Data excerpts
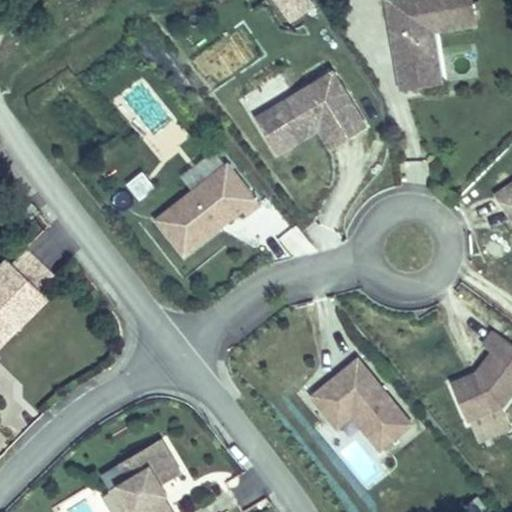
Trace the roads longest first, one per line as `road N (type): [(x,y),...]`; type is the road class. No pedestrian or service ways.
road 1 (residential): [(179,352),(37,169),(0,102)]
road 2 (residential): [(368,264),(396,291),(416,292),(434,284),(450,248),(430,215),(411,210),(391,213),(367,244)]
road 3 (residential): [(179,352),(99,398),(0,489)]
road 4 (residential): [(179,352),(259,295),(301,276),(368,264)]
road 5 (residential): [(300,511),(179,352)]
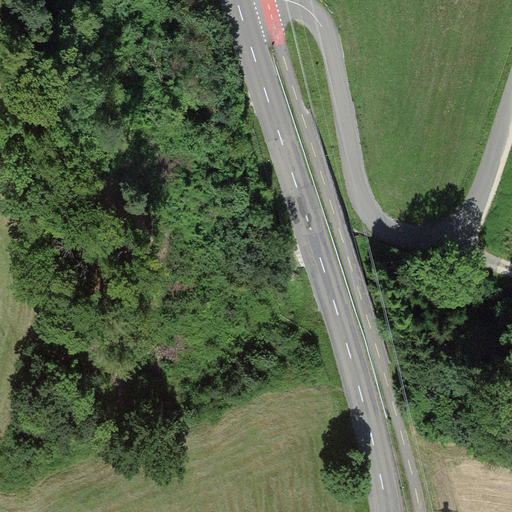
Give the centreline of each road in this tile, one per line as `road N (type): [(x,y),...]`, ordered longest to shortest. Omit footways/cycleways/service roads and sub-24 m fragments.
road 1 (tertiary): [(387,511),(360,388),(240,9)]
road 2 (unclassified): [(511,102),(470,215),(446,234),(410,237),(382,227),(362,200),(330,36),(287,0)]
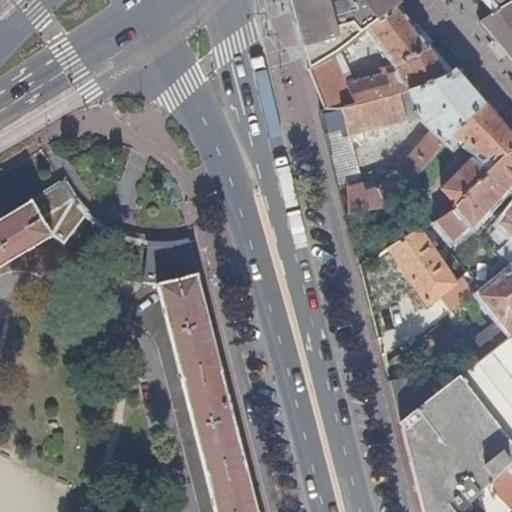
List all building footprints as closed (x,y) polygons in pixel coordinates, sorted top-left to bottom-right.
[(368,0),(290,0),(291,2),(297,26),(301,41),(325,29),(368,0)] [(363,32),(396,9),(398,8),(391,0),(368,0),(325,29),(301,41),(305,57),(308,69),(326,59),(342,48),(363,32)] [(509,5),(480,23),(504,51),(511,60),(511,8),(510,5),(509,5)] [(443,80),(453,71),(417,30),(414,26),(408,26),(396,9),(363,32),(396,70),(362,79),(341,90),(326,59),(308,69),(309,75),(311,81),(322,106),(323,106),(324,108),(340,109),(415,90),(443,80)] [(464,120),(482,105),(453,71),(443,80),(415,90),(340,109),(347,137),(416,120),(419,124),(429,135),(407,160),(388,180),(376,190),(365,194),(369,211),(391,206),(464,120)] [(455,209),(511,149),(511,140),(482,105),(464,120),(391,206),(396,211),(447,160),(444,156),(458,142),(475,156),(440,191),(447,200),(440,208),(432,200),(401,230),(406,239),(417,232),(426,227),(433,222),(455,209)] [(509,238),(511,233),(511,149),(455,209),(433,222),(450,242),(464,230),(458,224),(464,219),(470,226),(472,228),(511,184),(511,208),(504,218),(506,220),(500,226),(500,228),(509,238)] [(0,269),(50,239),(60,247),(85,217),(73,200),(61,185),(53,190),(18,210),(0,221),(0,269)] [(464,230),(470,226),(464,219),(458,224),(464,230)] [(417,232),(406,239),(386,250),(426,306),(438,297),(449,314),(470,298),(471,292),(463,279),(454,286),(417,232)] [(205,323),(196,286),(185,244),(165,245),(147,246),(142,285),(157,286),(213,511),(253,511),(228,413),(205,323)] [(509,335),(511,333),(511,271),(504,262),(499,267),(498,271),(503,277),(477,297),(496,320),(501,327),(502,326),(509,335)] [(416,336),(422,345),(448,326),(443,317),(416,336)] [(471,340),(483,356),(509,335),(502,326),(501,327),(496,320),(471,340)] [(511,333),(509,335),(483,356),(430,400),(399,424),(421,511),(461,511),(472,501),(487,487),(511,463),(511,333)] [(415,377),(388,383),(399,424),(430,400),(427,390),(420,392),(415,377)] [(510,511),(511,511),(511,463),(487,487),(510,511)] [(510,511),(487,487),(472,501),(481,511),(510,511)]
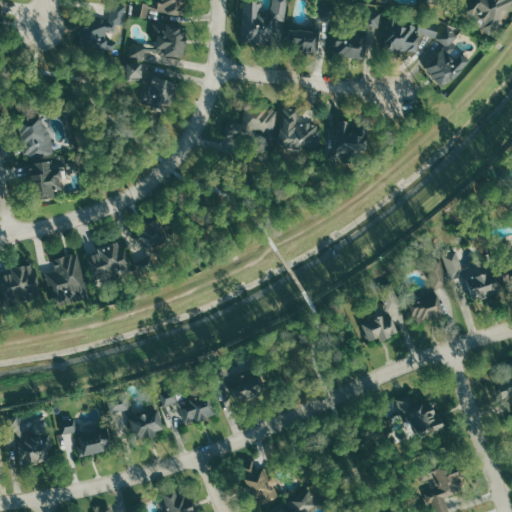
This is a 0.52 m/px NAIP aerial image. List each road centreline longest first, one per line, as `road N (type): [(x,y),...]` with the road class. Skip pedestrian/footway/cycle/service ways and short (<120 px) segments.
road 1 (tertiary): [(0,503),(200,455),(417,360),(511,328)]
road 2 (residential): [(0,234),(101,209),(169,165),(200,118),(219,67),(219,0)]
road 3 (residential): [(219,67),(392,95)]
road 4 (tertiary): [(509,511),(454,347)]
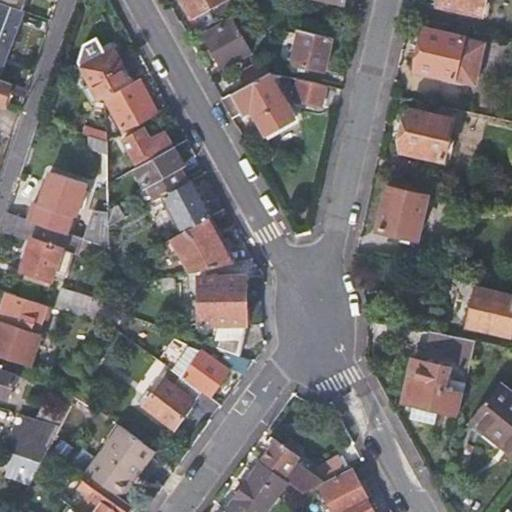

#### [GIVEN TASK]
Pull out every line from the records above that contains the word "type", and copy each one in full.

#### [SOLVED EXERCISE]
Trace the roads longest first, one per line as `road N (type): [(x,y),...]`; type is the road class. No pedestrian or service ways.
Give the centreline of each road in this tile, one per line as `road N (type): [(x,y),...]`, ordered longest to shortest. Omit footways/cycleways/service roads and sub-24 m fragments.
This is a 0.52 m/px NAIP aerial image. List each road centreline longest first, one per line, as `road N (type): [(x,y),...]` with the road class. Skip pedestrian/footway/cycle/service ways and short (<120 px) segments.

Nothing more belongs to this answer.